Work item:
Nothing but the line containing "relocated | nożyczki" and the lines after it in the entries below should appear, each repeated exactly.

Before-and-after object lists
------------------------------------------------------------------------
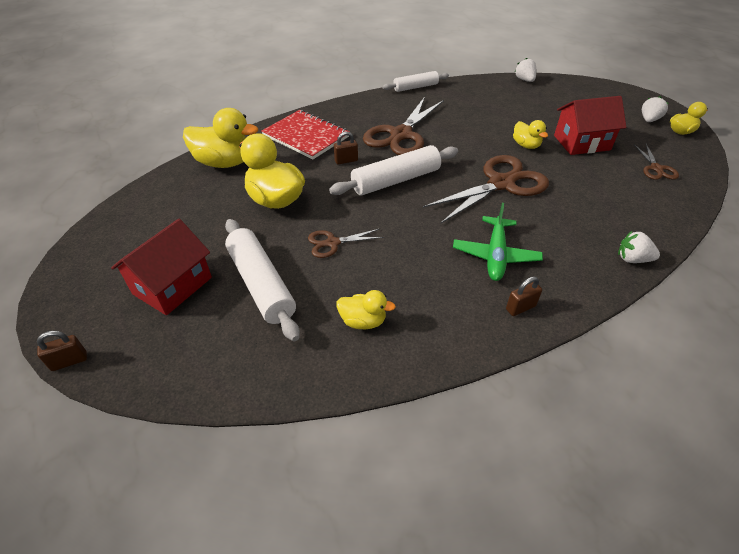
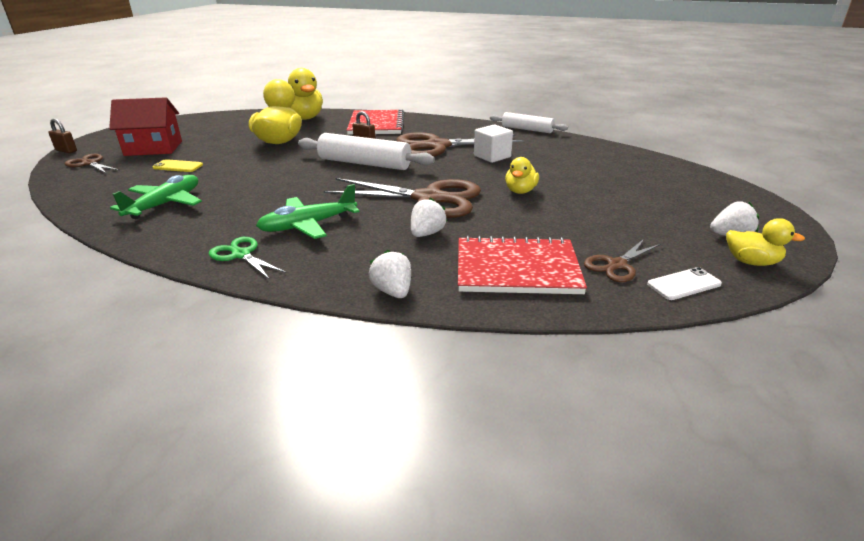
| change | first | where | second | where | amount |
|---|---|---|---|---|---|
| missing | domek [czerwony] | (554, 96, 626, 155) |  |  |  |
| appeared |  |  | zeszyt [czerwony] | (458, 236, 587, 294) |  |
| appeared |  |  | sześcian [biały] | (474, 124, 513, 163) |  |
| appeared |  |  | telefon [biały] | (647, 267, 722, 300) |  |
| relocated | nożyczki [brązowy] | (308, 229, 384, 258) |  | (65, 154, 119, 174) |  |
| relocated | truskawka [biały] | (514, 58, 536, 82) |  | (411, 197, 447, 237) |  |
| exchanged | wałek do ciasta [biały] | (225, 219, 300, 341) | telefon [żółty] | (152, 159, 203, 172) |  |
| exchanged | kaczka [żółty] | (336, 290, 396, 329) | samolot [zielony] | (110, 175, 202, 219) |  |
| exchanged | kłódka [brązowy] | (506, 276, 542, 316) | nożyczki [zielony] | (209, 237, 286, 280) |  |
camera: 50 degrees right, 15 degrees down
------------------------------------------------------------------------
Response area:
| relocated | nożyczki [brązowy] | (308, 229, 384, 258) |  | (65, 154, 119, 174) |  |
| relocated | truskawka [biały] | (514, 58, 536, 82) |  | (411, 197, 447, 237) |  |
| exchanged | wałek do ciasta [biały] | (225, 219, 300, 341) | telefon [żółty] | (152, 159, 203, 172) |  |
| exchanged | kaczka [żółty] | (336, 290, 396, 329) | samolot [zielony] | (110, 175, 202, 219) |  |
| exchanged | kłódka [brązowy] | (506, 276, 542, 316) | nożyczki [zielony] | (209, 237, 286, 280) |  |
camera: 50 degrees right, 15 degrees down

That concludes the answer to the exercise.